Task — Given the records below, pull every line with the word "none" into the answer.

Data extracts —
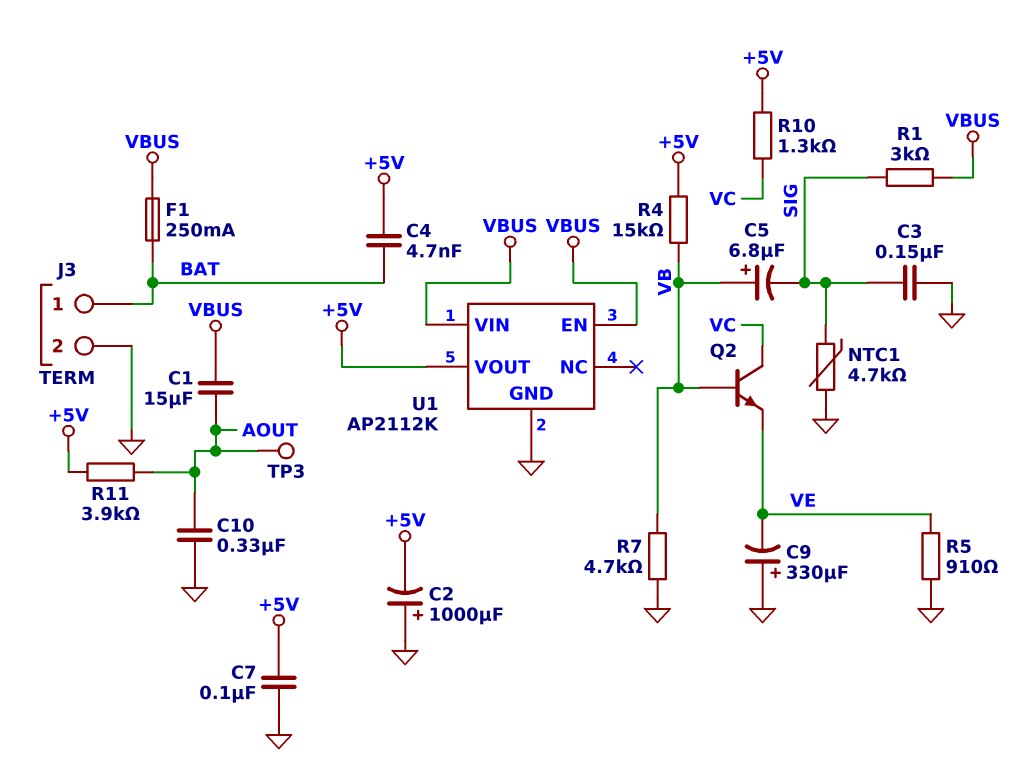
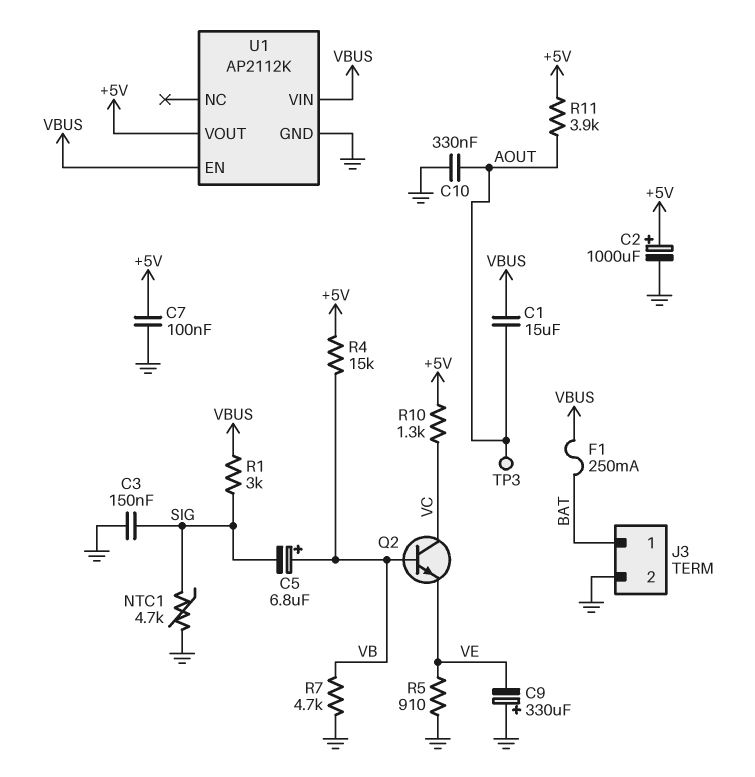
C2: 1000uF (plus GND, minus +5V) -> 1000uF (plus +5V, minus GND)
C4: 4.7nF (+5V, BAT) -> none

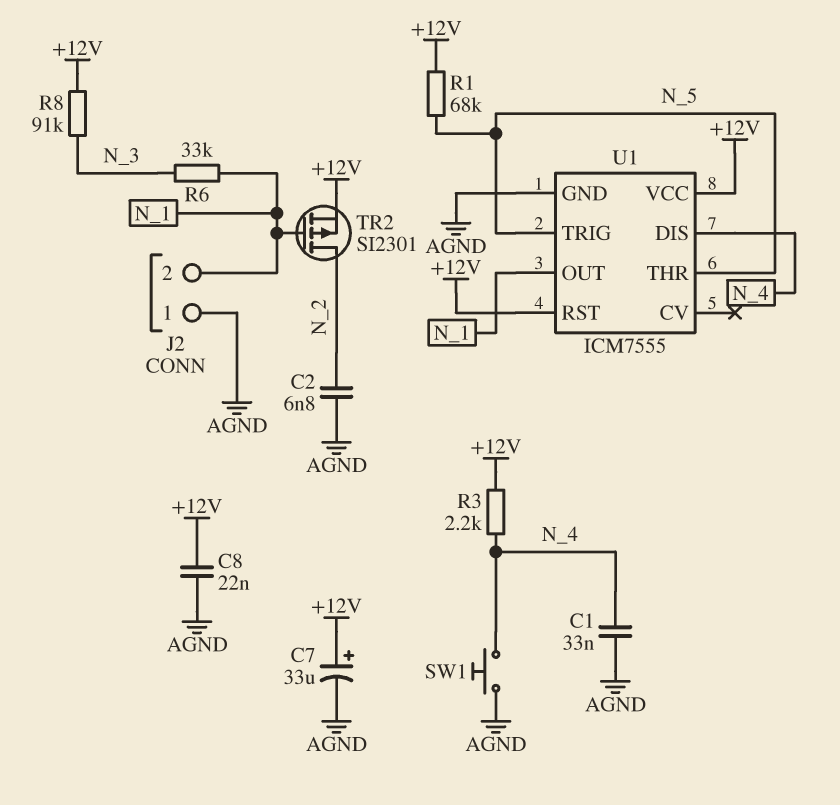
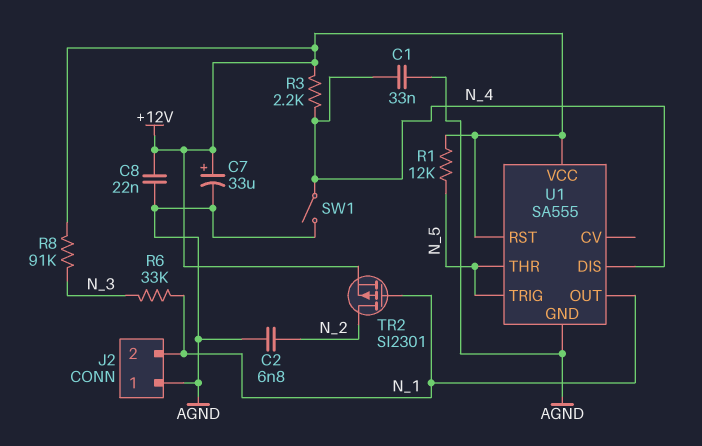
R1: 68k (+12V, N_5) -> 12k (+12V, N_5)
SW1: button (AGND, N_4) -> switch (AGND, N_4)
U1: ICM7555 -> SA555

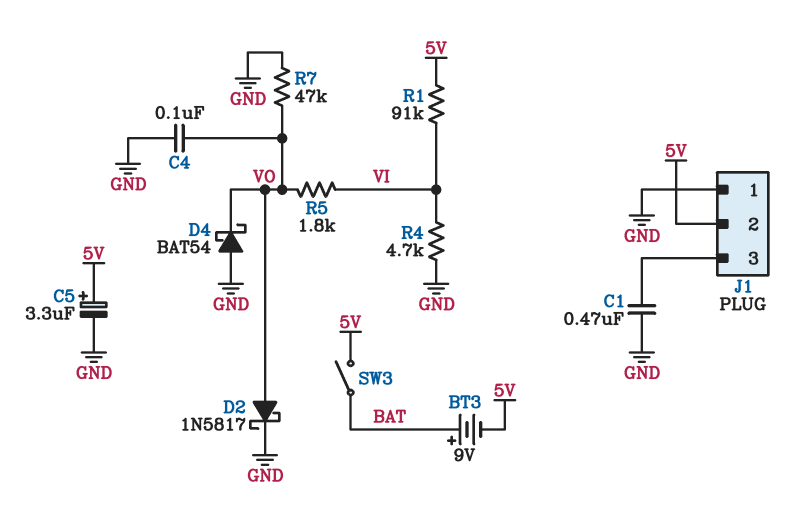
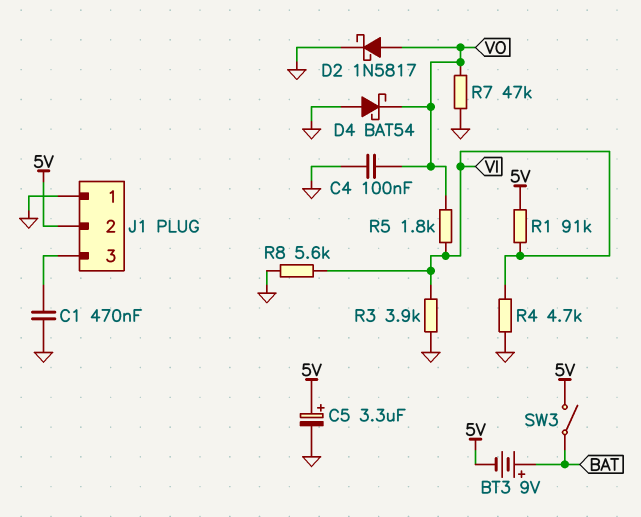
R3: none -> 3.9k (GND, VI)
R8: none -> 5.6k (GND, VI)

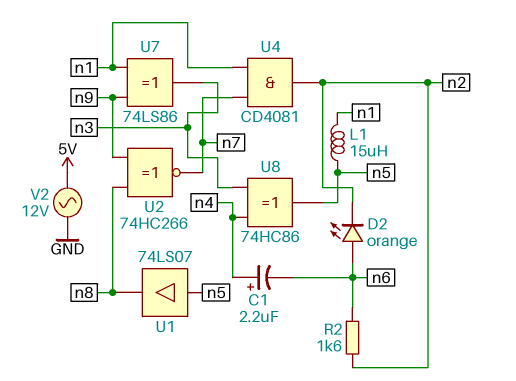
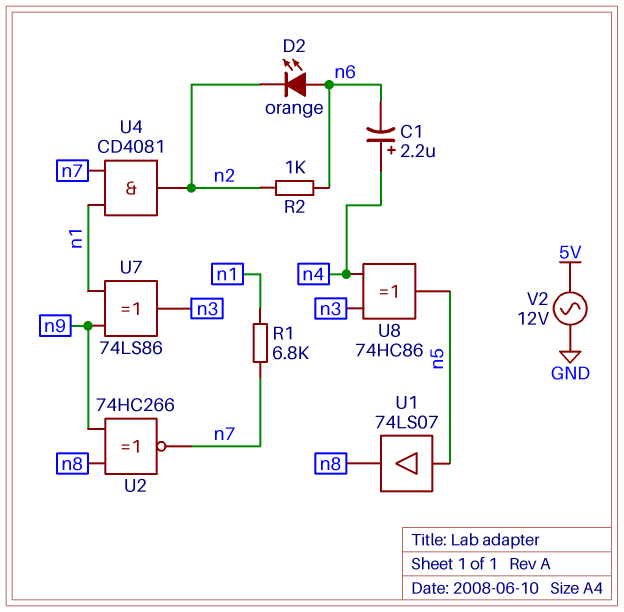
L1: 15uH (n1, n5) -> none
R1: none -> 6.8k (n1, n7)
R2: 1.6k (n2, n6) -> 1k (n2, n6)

Final answer —
C4: 4.7nF (+5V, BAT) -> none
R3: none -> 3.9k (GND, VI)
R8: none -> 5.6k (GND, VI)
L1: 15uH (n1, n5) -> none
R1: none -> 6.8k (n1, n7)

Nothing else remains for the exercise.